## ACTIVITY
Return the data exactly, apart from leaving out the pictures.

## GIVEN MATERIAL
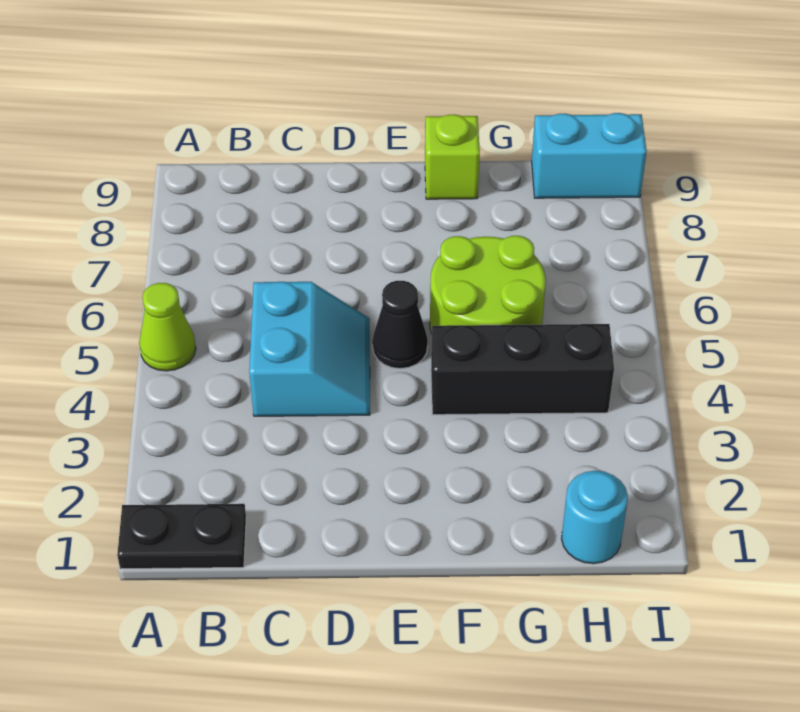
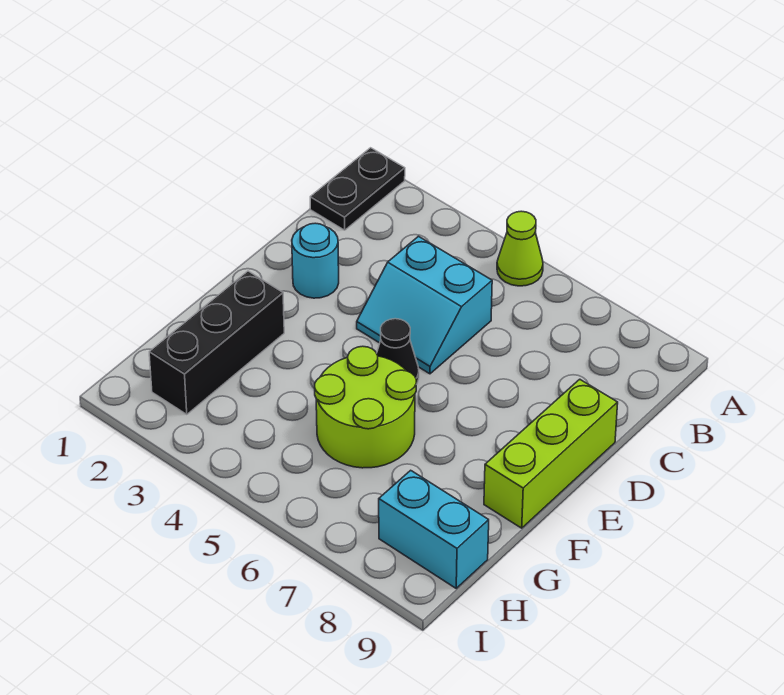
black brick F4:H4 level 1 -> black brick F2:H2 level 1
lime brick F9 level 1 -> lime brick D9:F9 level 1
cyan round brick H1 level 1 -> cyan round brick D2 level 1
cyan brick H9:I9 level 1 -> cyan brick H8:H9 level 1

## RESPONSE AREA
black brick F4:H4 level 1 -> black brick F2:H2 level 1
lime brick F9 level 1 -> lime brick D9:F9 level 1
cyan round brick H1 level 1 -> cyan round brick D2 level 1
cyan brick H9:I9 level 1 -> cyan brick H8:H9 level 1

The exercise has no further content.